What to produce
From the listing below, give again exactly the lines from the line with "(466, 196) = (570, 306): none" to the line with "(496, 309) = (568, 449): red", ends included, without any pictures.

Provided records
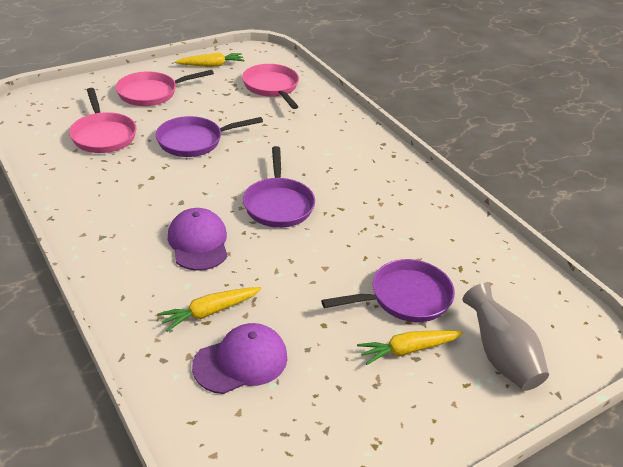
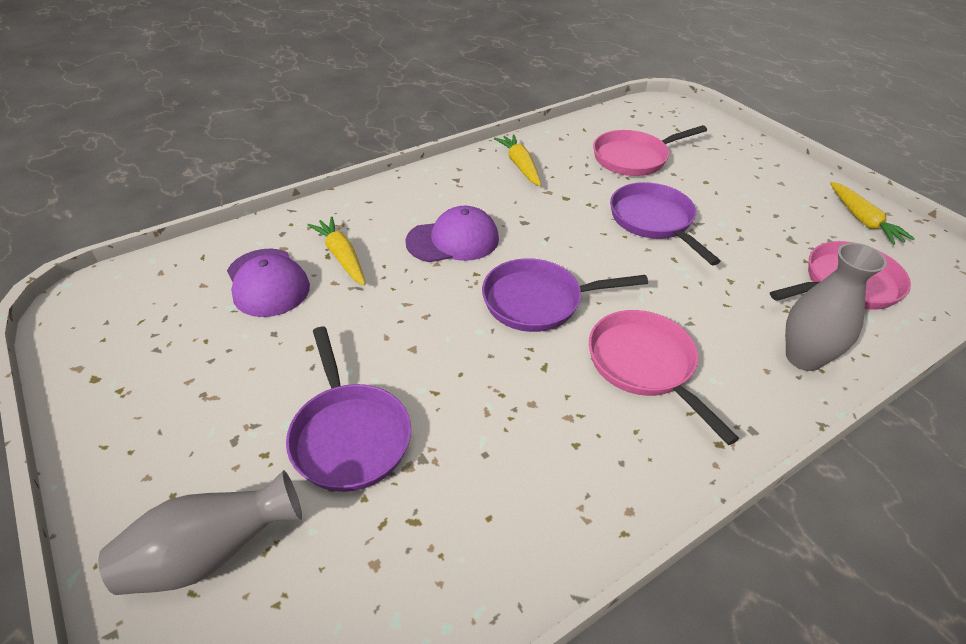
camera: 90 degrees right, 5 degrees up
(151, 93) = (746, 179): pink pan -> pink pan (645, 365)
(331, 116) = (803, 358): none -> grey vase
(408, 350) = (250, 432): yellow carrot -> yellow carrot (520, 165)

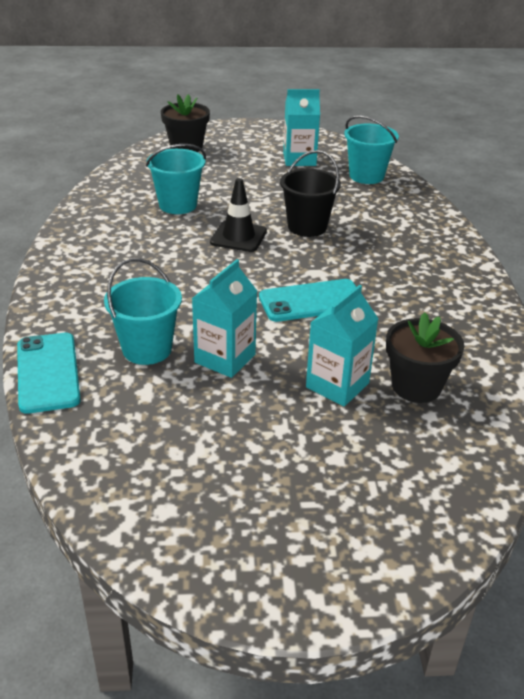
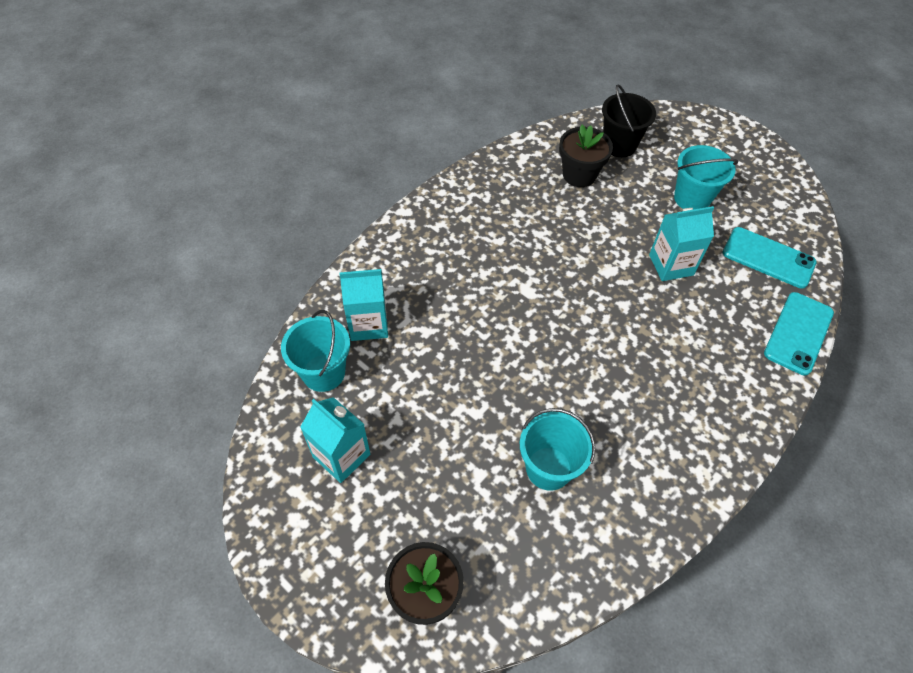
camera: 135 degrees left, 20 degrees up
(147, 349) = (717, 307): turquoise bucket -> turquoise bucket (692, 198)
(238, 237) = (541, 375): black traffic cone -> none
(307, 227) = (471, 344): black bucket -> black bucket (619, 145)
(312, 301) = (564, 268): turquoise phone -> turquoise phone (768, 258)
(337, 385) = (622, 204): turquoise carton -> turquoise carton (368, 324)

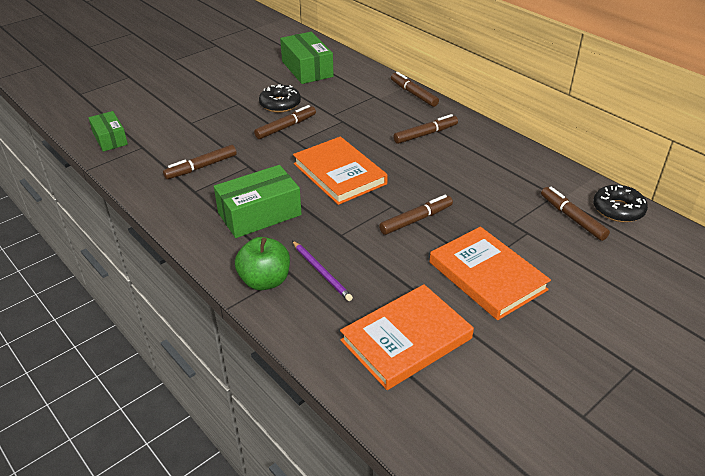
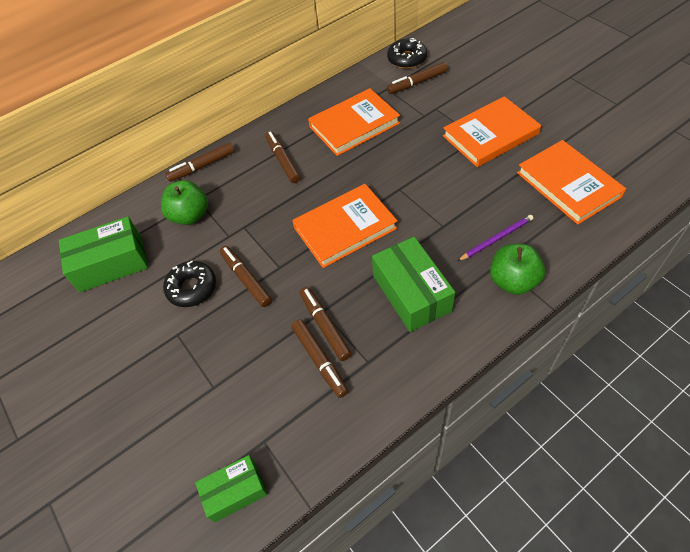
camera: 80 degrees left, 15 degrees up
(355, 95) = (190, 215): none -> green apple
(416, 220) = (420, 173): brown marker -> brown marker (325, 326)
(485, 174) = (354, 125): none -> orange book

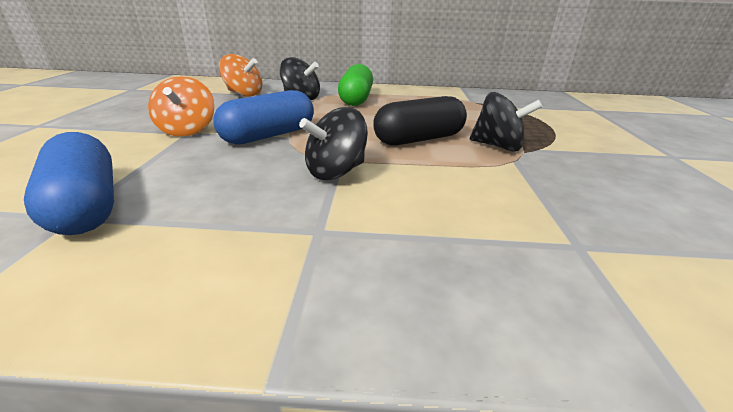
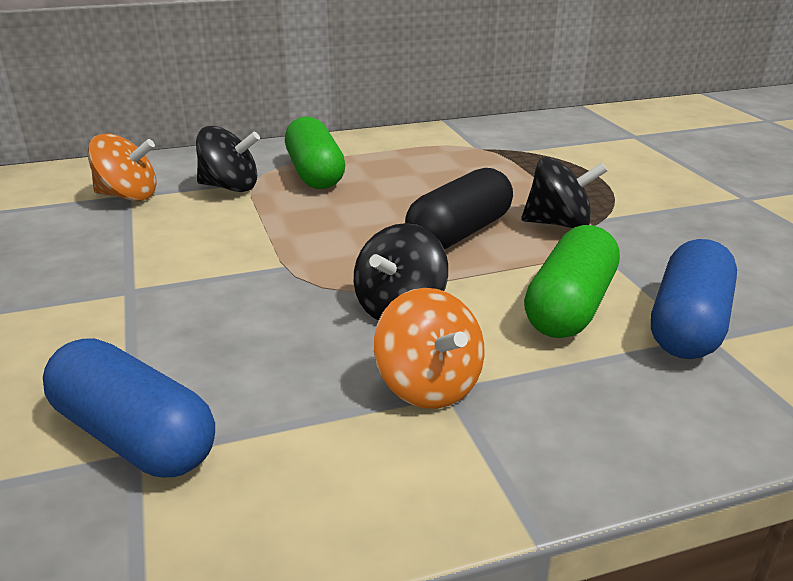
camera: 20 degrees left, 0 degrees up
(187, 131) = (123, 287): orange spinning top -> orange spinning top (428, 386)
(269, 136) = (255, 270): blue capsule -> blue capsule (688, 324)
(466, 196) = (570, 306): none -> green capsule

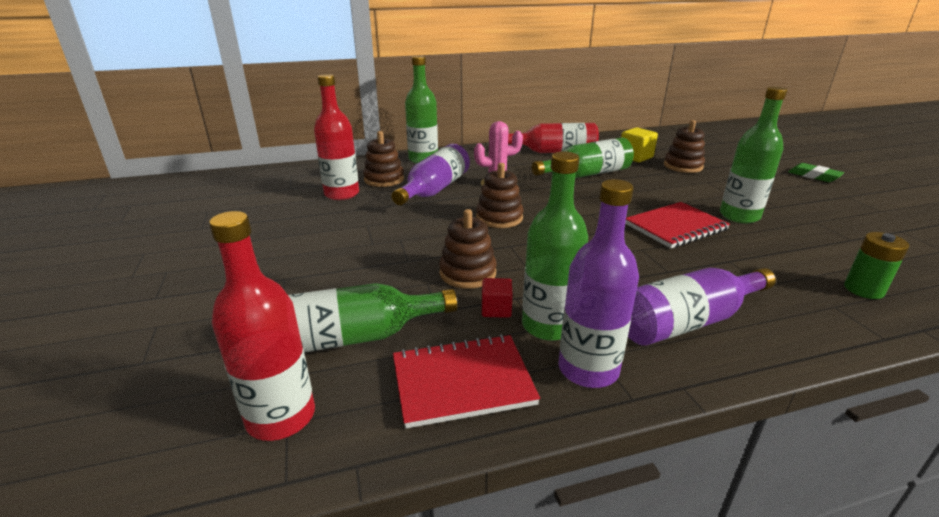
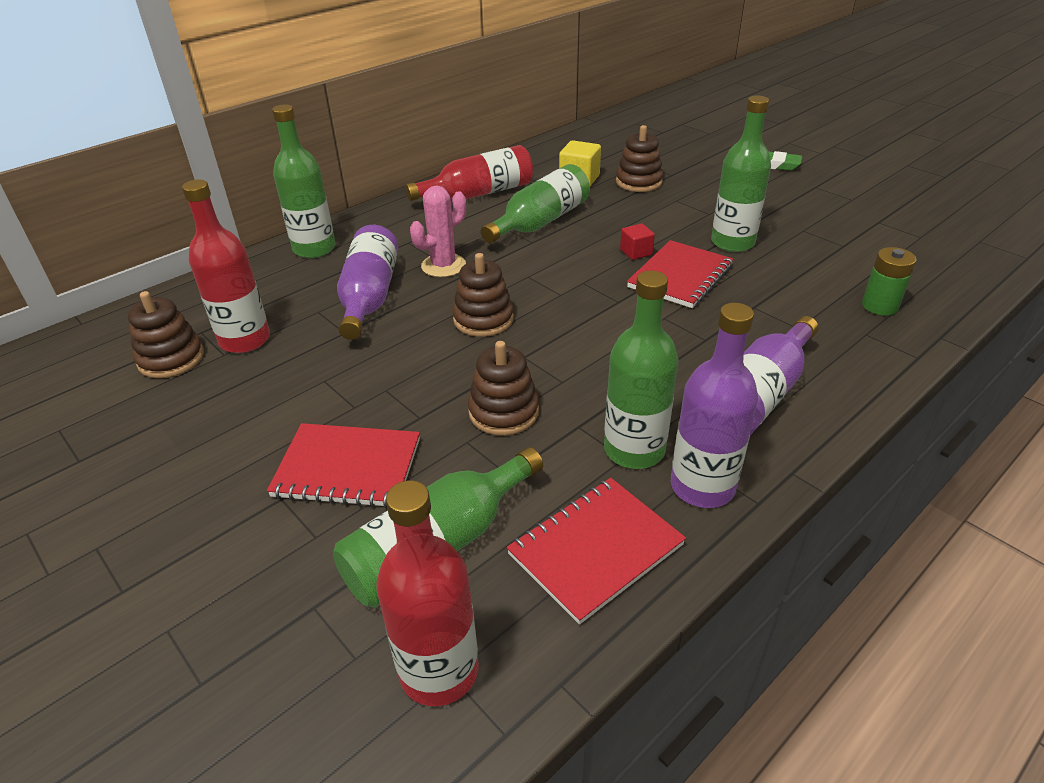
camera: 25 degrees left, 10 degrees up
(337, 275) = (347, 468): none -> red notebook
(384, 179) = (286, 298): brown stacking toy -> brown stacking toy (171, 358)
(496, 309) = (568, 449): red cube -> red cube (636, 252)

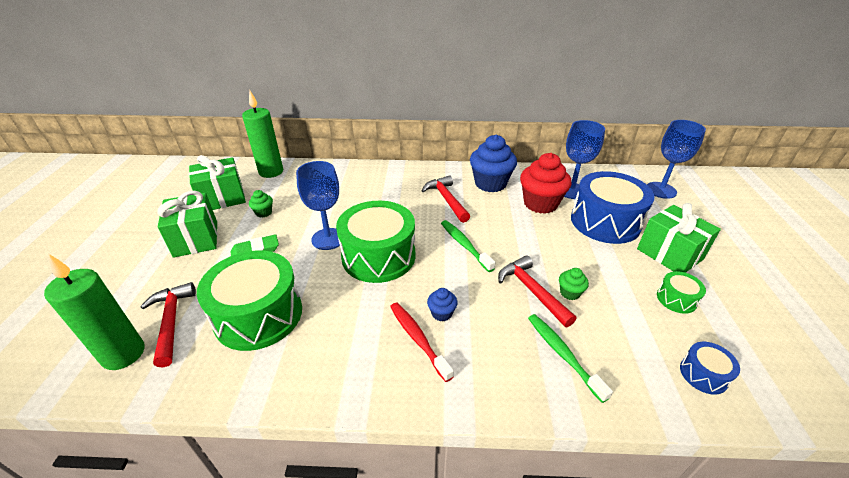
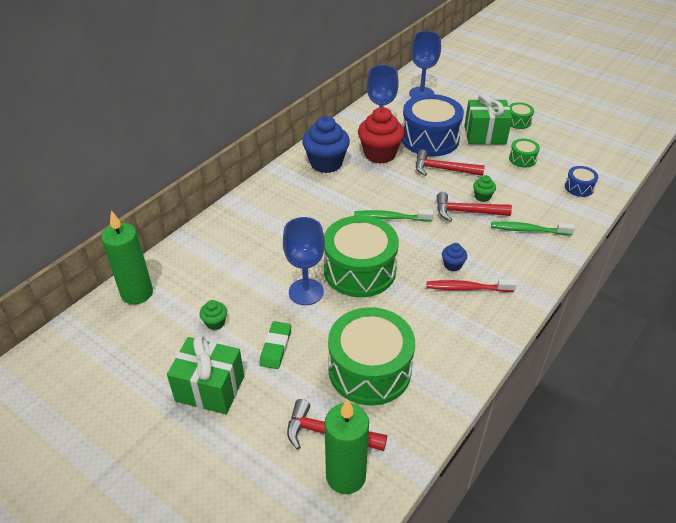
camera: 55 degrees left, 5 degrees up
(222, 198) = (150, 348): green gift -> none
(446, 199) = (322, 198): red hammer -> red hammer (443, 169)
(734, 269) = (518, 121): none -> green drum

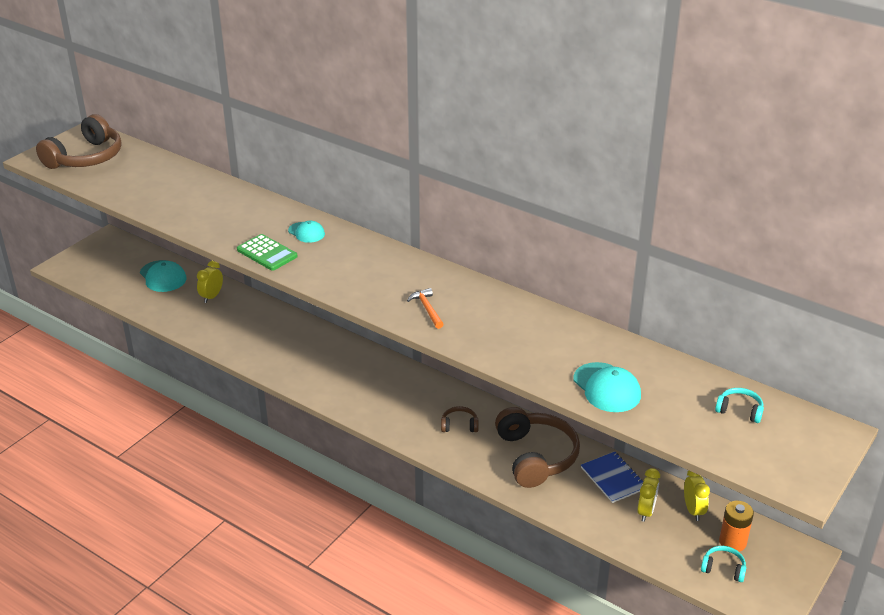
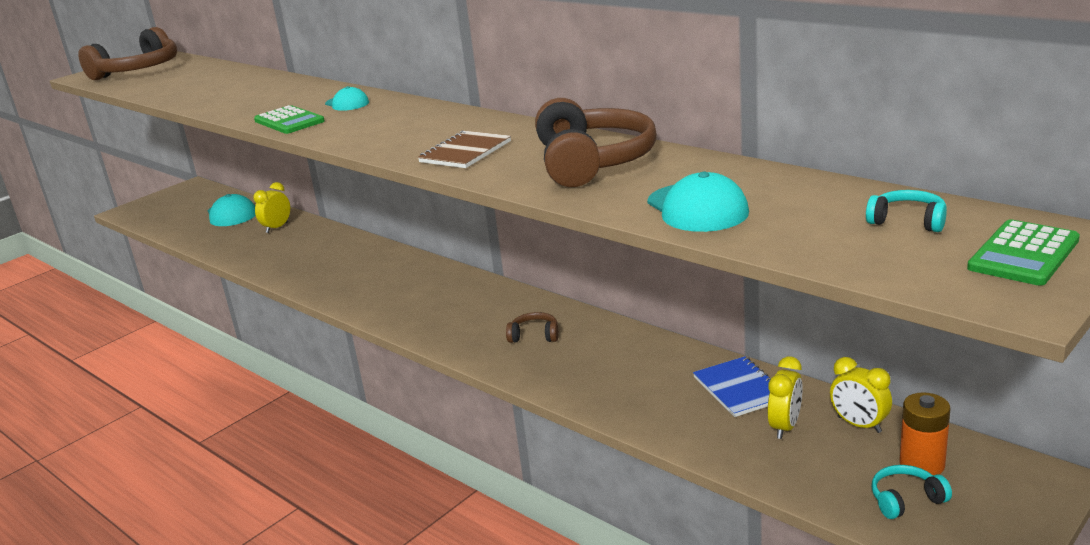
camera: 10 degrees right, 10 degrees down
(427, 309) = (465, 152): orange hammer -> brown notebook
(535, 456) = (631, 366): brown headphones -> brown headphones (592, 162)
(693, 510) = (859, 425): yellow clock -> yellow clock turned 135 degrees clockwise
(723, 568) = (906, 500): turquoise headphones -> turquoise headphones turned 45 degrees counterclockwise
(806, 445) = (1024, 254): none -> green calculator

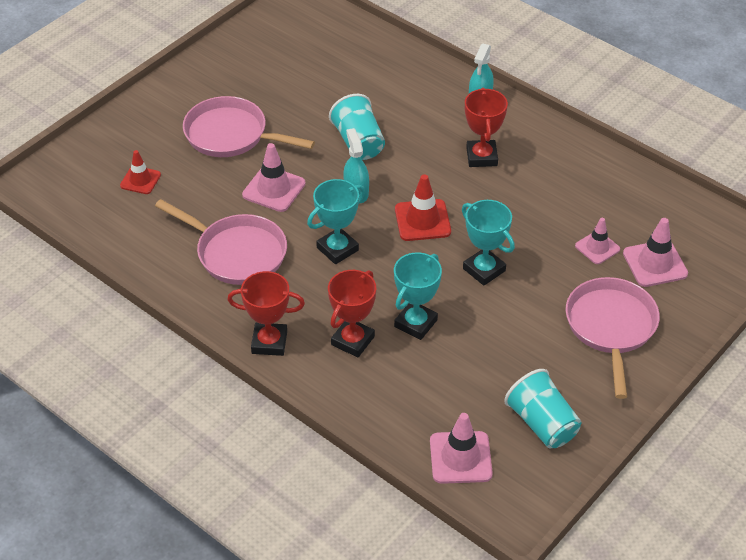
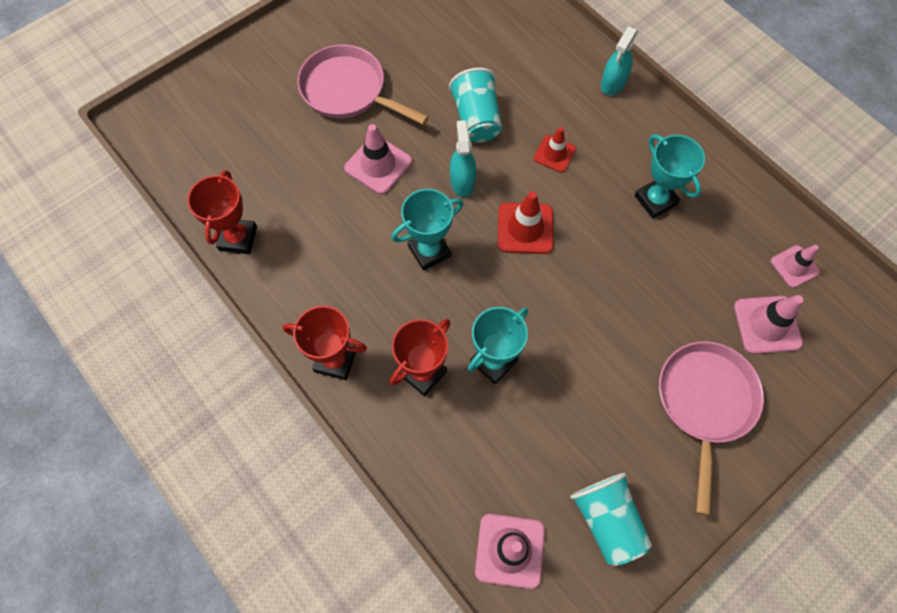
camera: 10 degrees right, 20 degrees up
(140, 180) = (246, 133): red traffic cone -> red traffic cone (554, 154)
(237, 253) = (325, 240): pink pan -> none
(481, 157) = (602, 156): red trophy -> red trophy (238, 238)
(484, 270) = (579, 303): turquoise trophy -> turquoise trophy (655, 200)
(597, 247) = (707, 293): pink traffic cone -> pink traffic cone (794, 266)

Task result
(466, 196) = (570, 306): none -> green capsule

camera: 25 degrees left, 10 degrees up
(337, 275) = (347, 468): none -> red notebook
(384, 179) = (286, 298): brown stacking toy -> brown stacking toy (171, 358)
(496, 309) = (568, 449): red cube -> red cube (636, 252)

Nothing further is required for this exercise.